(Task objective) Copy the lines of the data below exactly, starting at the first and stopping after the line that contains "none -> brown brick B1 level 1"; include no pictures.

BEGIN

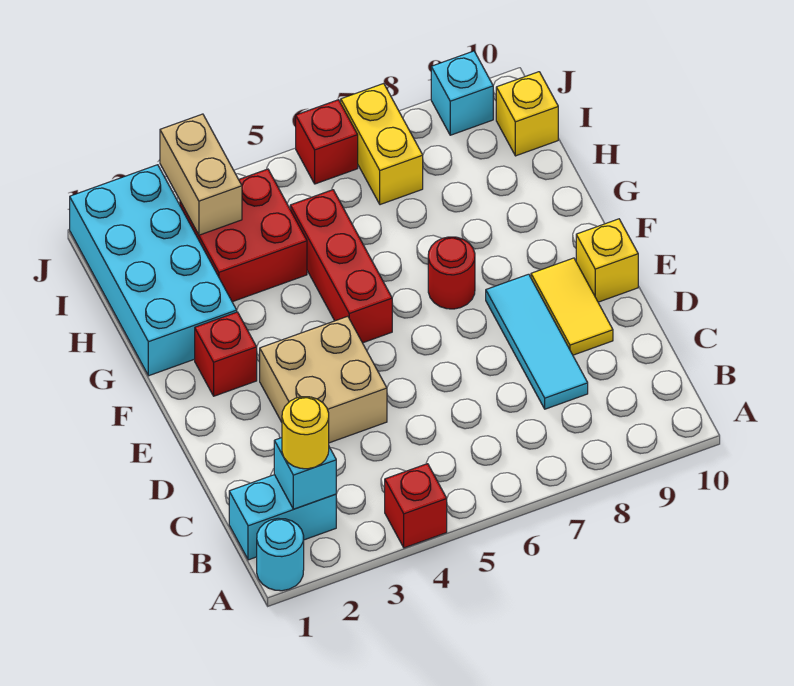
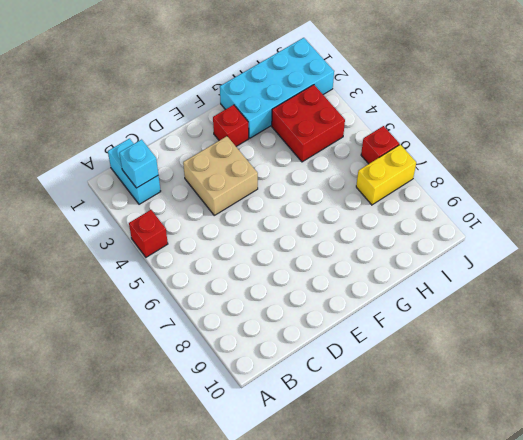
none -> cyan round brick A1 level 1
none -> cyan tile C8:E8 level 1
none -> yellow tile D9:E9 level 1

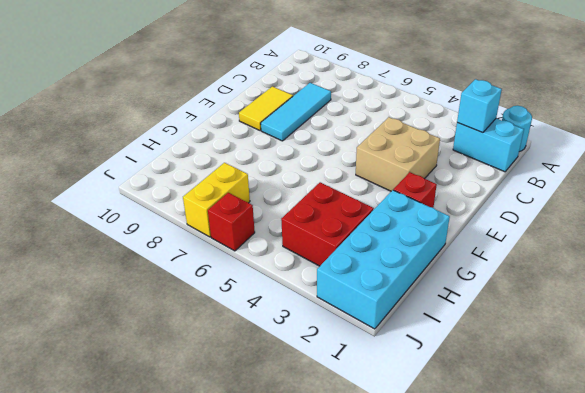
none -> red brick A4 level 1
none -> yellow brick E10 level 1
none -> red brick F5:H5 level 1

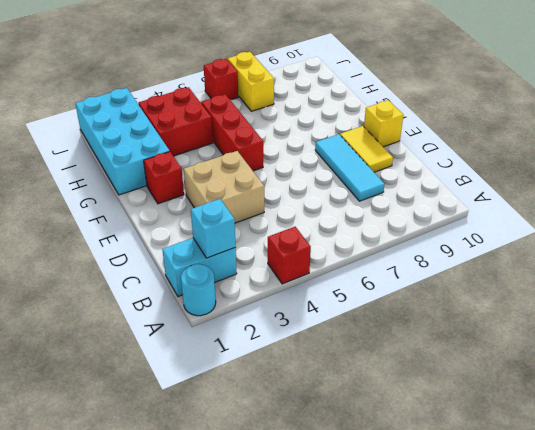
none -> red round brick F7 level 1
none -> yellow brick I10 level 1
none -> cyan brick J9 level 1

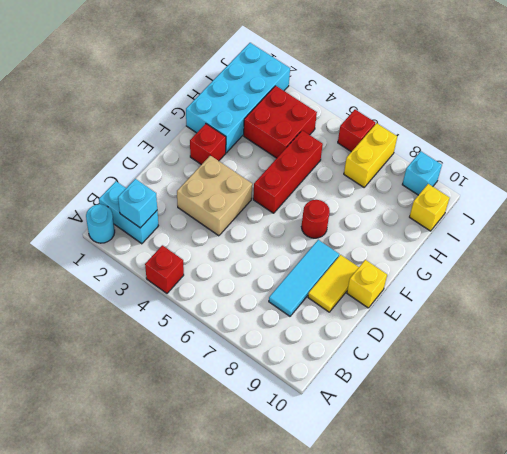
none -> tan brick I3:J3 level 2
none -> yellow round brick B2 level 3

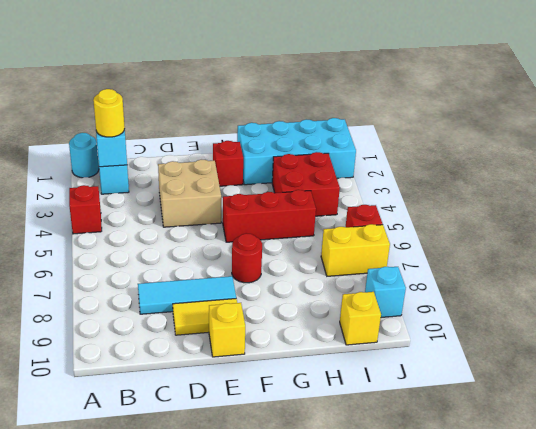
none -> tan brick I3:J3 level 2

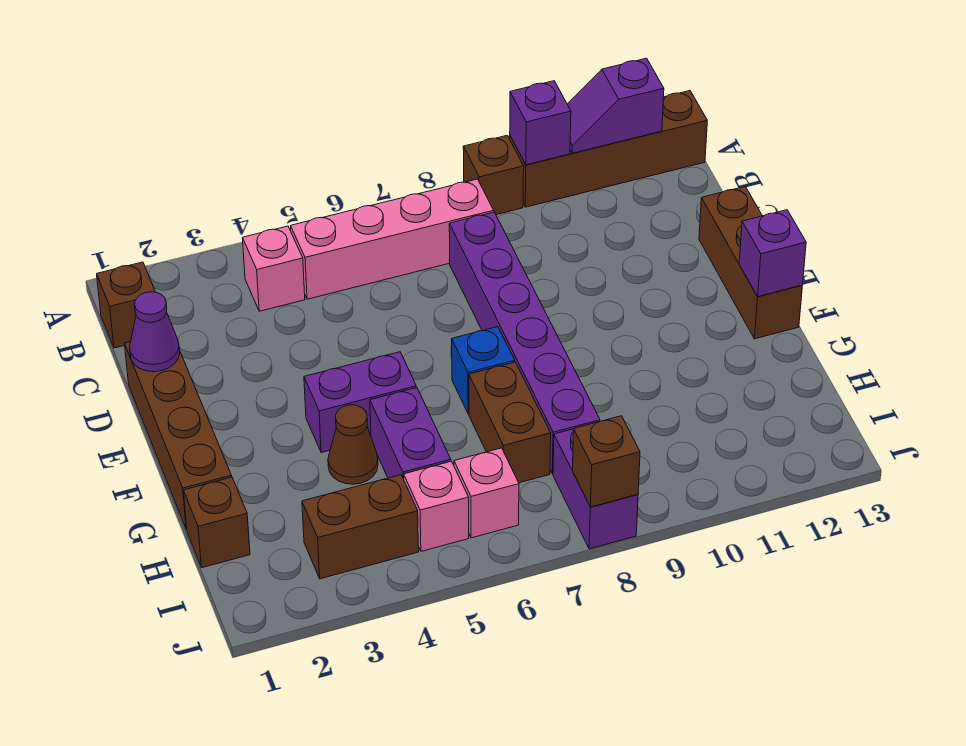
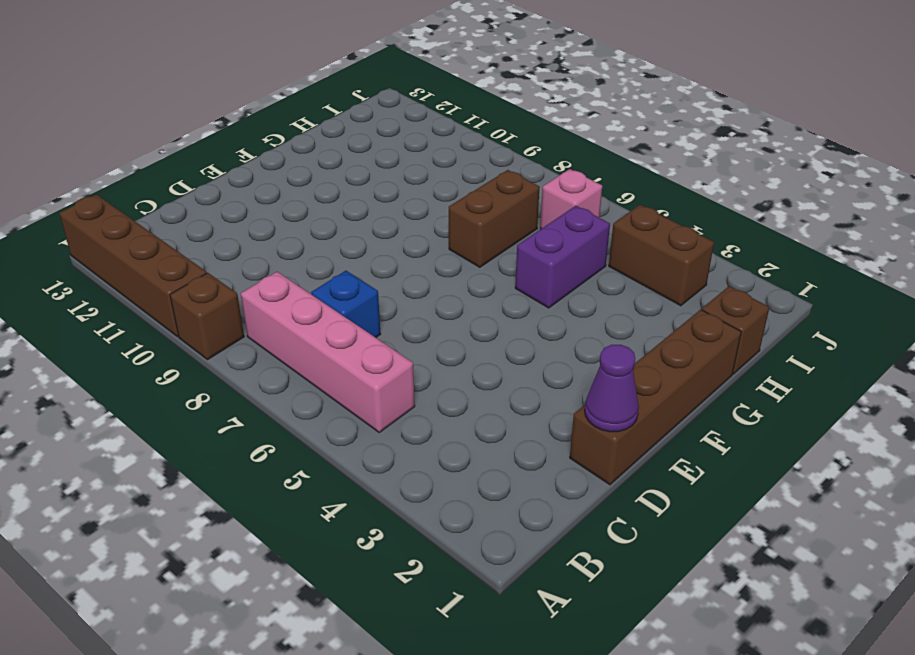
blue brick C7 level 1 -> blue brick F7 level 1
none -> brown brick B1 level 1
none -> pink brick B4 level 1
none -> purple brick C8:H8 level 1

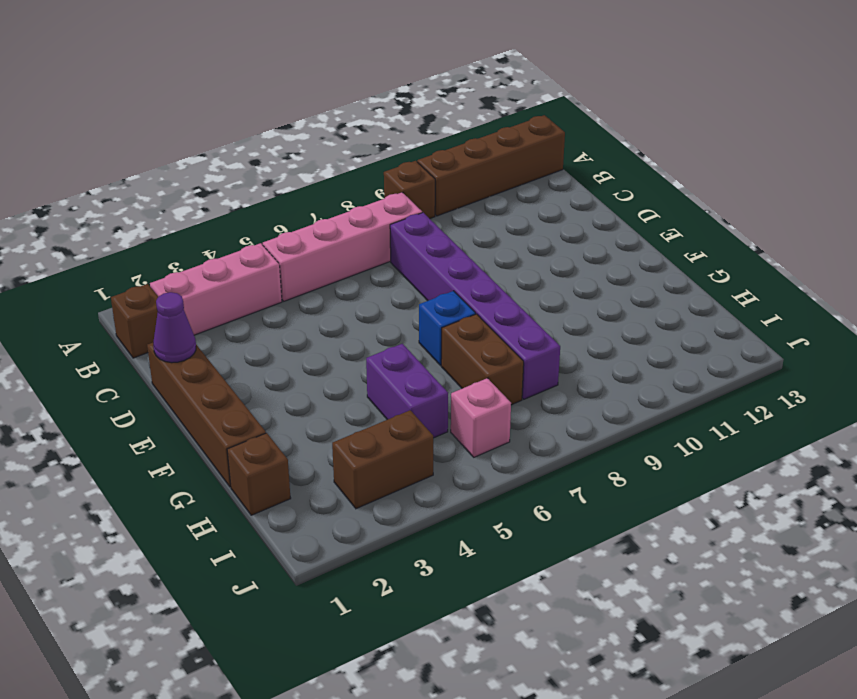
pink brick B2:B4 level 1 -> pink brick B4 level 1
none -> brown brick D13:F13 level 1
none -> purple brick F4:F5 level 1
none -> brown cone G4 level 1

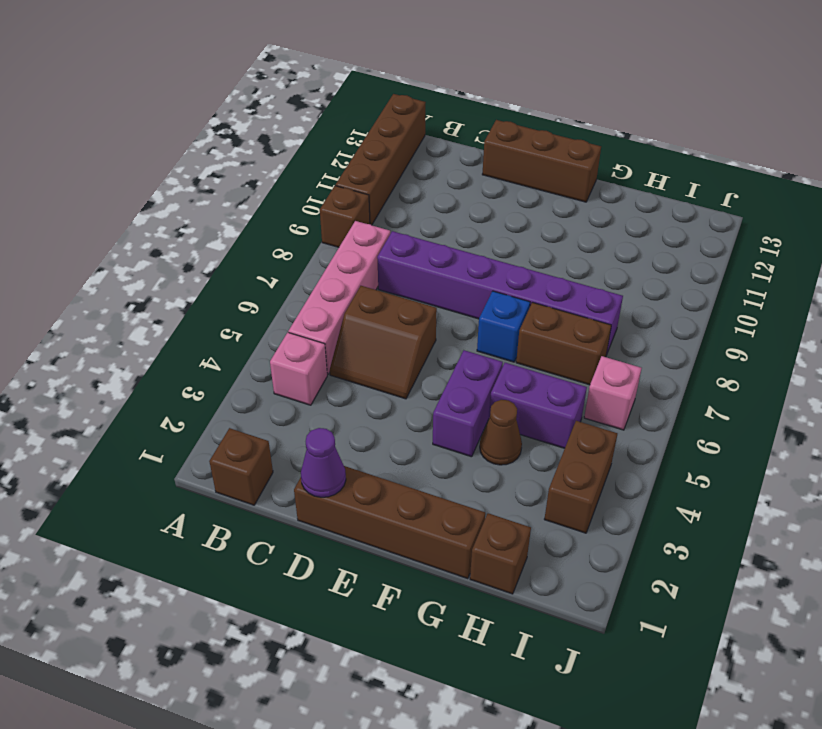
brown slope C5:D6 level 1 top 6 -> none
none -> pink brick I5 level 1
none -> purple brick I8:J8 level 1
none -> purple brick A10 level 2

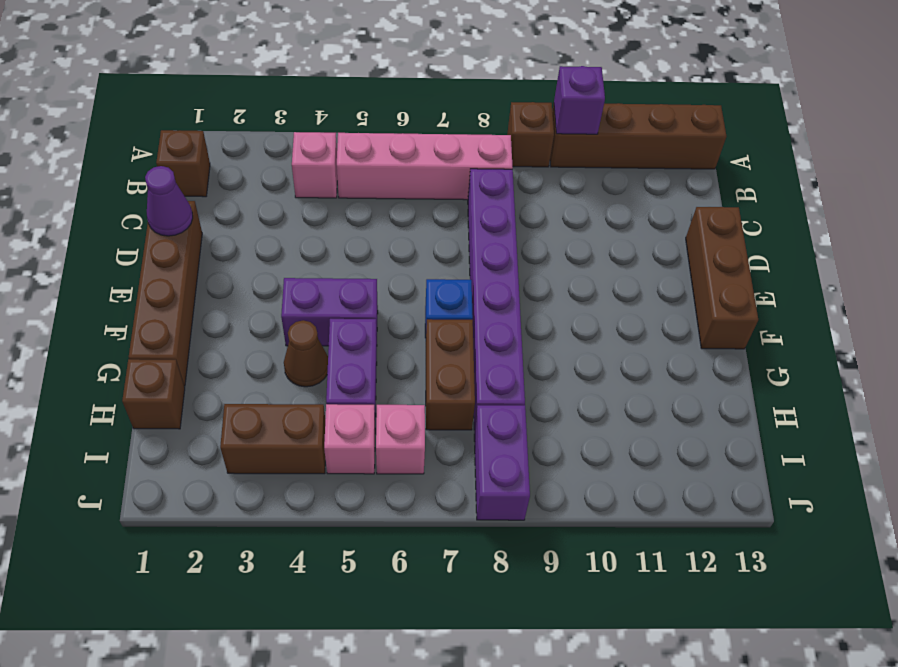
none -> purple slope A11:A12 level 2 top 12
none -> purple brick F13 level 2
none -> brown brick J8 level 2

END

(Final answer)
none -> cyan round brick A1 level 1
none -> cyan tile C8:E8 level 1
none -> yellow tile D9:E9 level 1

none -> red brick A4 level 1
none -> yellow brick E10 level 1
none -> red brick F5:H5 level 1

none -> red round brick F7 level 1
none -> yellow brick I10 level 1
none -> cyan brick J9 level 1

none -> tan brick I3:J3 level 2
none -> yellow round brick B2 level 3

none -> tan brick I3:J3 level 2

blue brick C7 level 1 -> blue brick F7 level 1
none -> brown brick B1 level 1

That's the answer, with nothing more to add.